▶ [WHAT YOU SHOULD DO]
Quote all entries exactly, leaving pictures aside.

EXCERPTED RECORDS section start

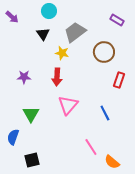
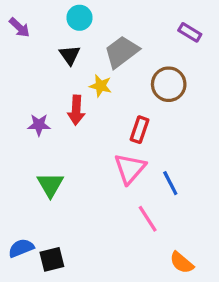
red arrow: (57, 77) -> (76, 110), moved
red rectangle: (119, 80) -> (139, 130), moved
pink triangle: (68, 105) -> (130, 169), moved
blue semicircle: (13, 137) -> (21, 248), moved, turned 49
pink line: (91, 147) -> (148, 219), moved

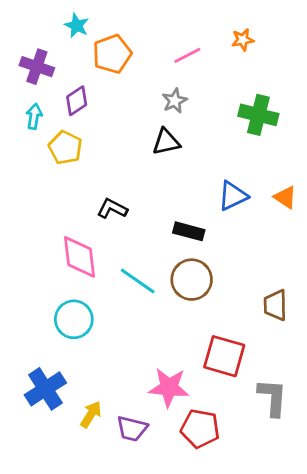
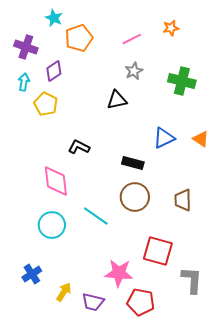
gray star: (175, 101) -> (134, 71), moved
cyan line: (138, 281) -> (96, 216), moved
brown trapezoid: (275, 305) -> (183, 200), moved
blue cross: (45, 389) -> (32, 274), size x0.7

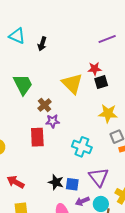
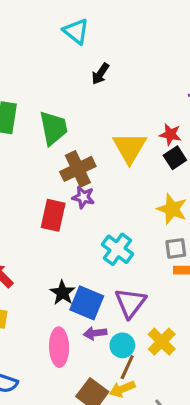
cyan triangle: (17, 36) -> (76, 31), moved
black square: (101, 82) -> (175, 158), turned -32
brown cross: (45, 105) -> (78, 169), size x1.5
blue square: (72, 184) -> (87, 303), size x1.5

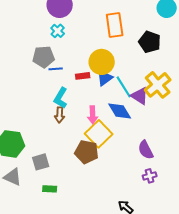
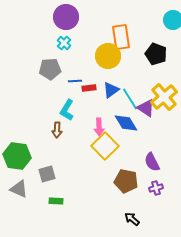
yellow circle: (102, 62) -> (108, 56), moved
blue line: (56, 69) -> (75, 81), moved
brown arrow: (60, 115) -> (57, 130), moved
brown pentagon: (87, 152) -> (126, 181), moved

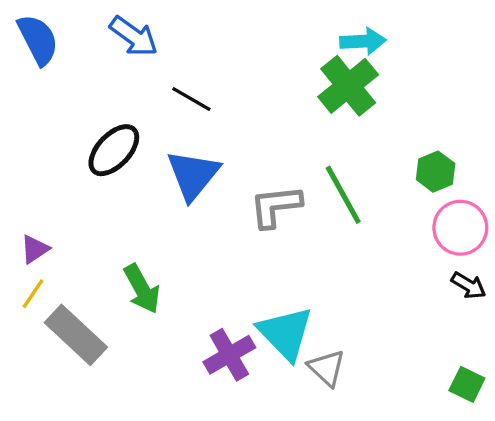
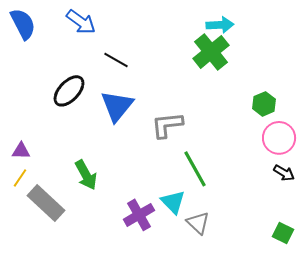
green line: (343, 195) -> (195, 169), moved
purple triangle: (35, 249) -> (21, 151), turned 36
cyan triangle: (285, 333) -> (173, 202), size x0.7

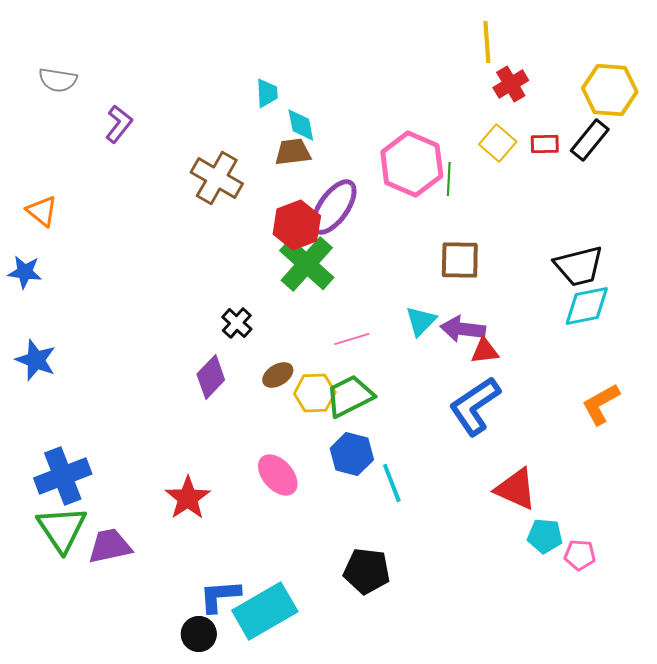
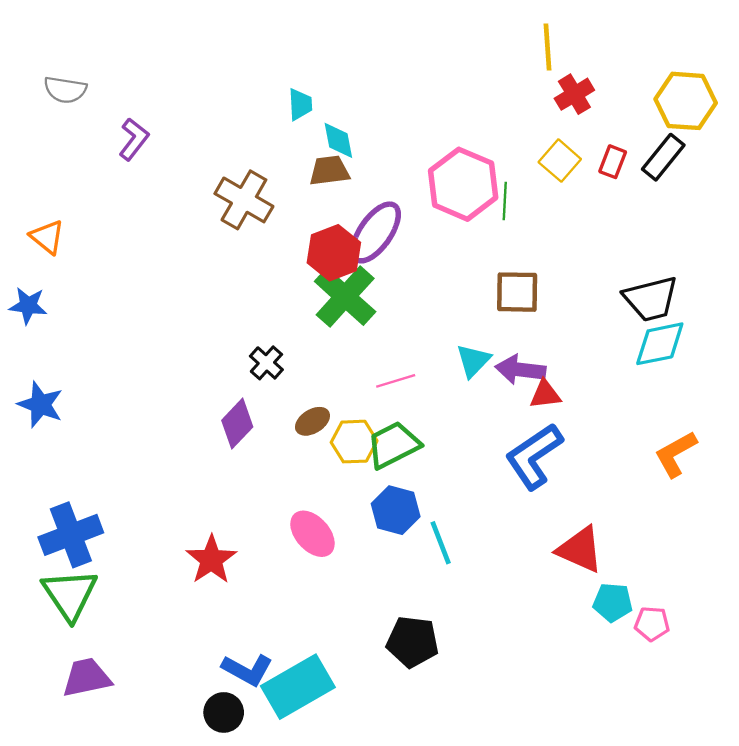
red rectangle: (545, 144) -> (613, 162), turned -68
purple trapezoid: (110, 546) -> (87, 678), moved
blue L-shape: (220, 596) -> (247, 670), turned -147

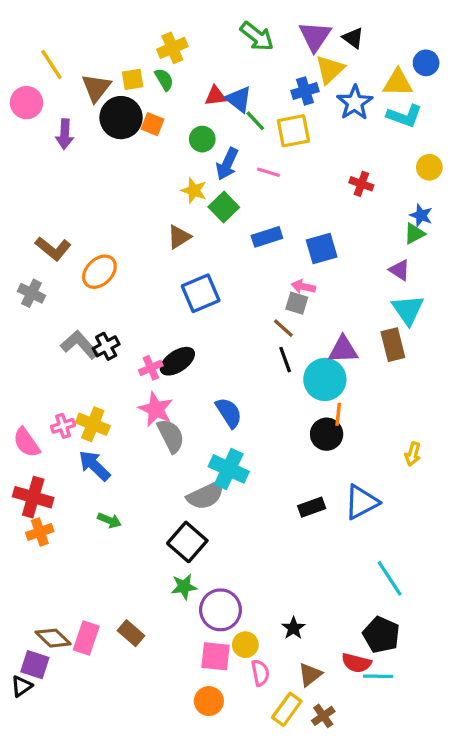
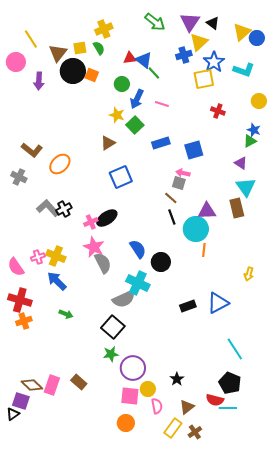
yellow triangle: (398, 83) -> (242, 32), moved, turned -42
yellow square: (293, 131) -> (204, 79), moved
black circle: (327, 434) -> (161, 262), moved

EXCERPTED RECORDS section end

▶ [PROBLEM SOLUTION]
red arrow: (57, 77) -> (76, 110), moved
red rectangle: (119, 80) -> (139, 130), moved
pink triangle: (68, 105) -> (130, 169), moved
blue semicircle: (13, 137) -> (21, 248), moved, turned 49
pink line: (91, 147) -> (148, 219), moved

gray star: (175, 101) -> (134, 71), moved
cyan line: (138, 281) -> (96, 216), moved
brown trapezoid: (275, 305) -> (183, 200), moved
blue cross: (45, 389) -> (32, 274), size x0.7

cyan triangle: (17, 36) -> (76, 31), moved
black square: (101, 82) -> (175, 158), turned -32
brown cross: (45, 105) -> (78, 169), size x1.5
blue square: (72, 184) -> (87, 303), size x1.5

yellow circle: (102, 62) -> (108, 56), moved
blue line: (56, 69) -> (75, 81), moved
brown arrow: (60, 115) -> (57, 130), moved
brown pentagon: (87, 152) -> (126, 181), moved

green line: (343, 195) -> (195, 169), moved
purple triangle: (35, 249) -> (21, 151), turned 36
cyan triangle: (285, 333) -> (173, 202), size x0.7

red rectangle: (545, 144) -> (613, 162), turned -68
purple trapezoid: (110, 546) -> (87, 678), moved
blue L-shape: (220, 596) -> (247, 670), turned -147

yellow triangle: (398, 83) -> (242, 32), moved, turned -42
yellow square: (293, 131) -> (204, 79), moved
black circle: (327, 434) -> (161, 262), moved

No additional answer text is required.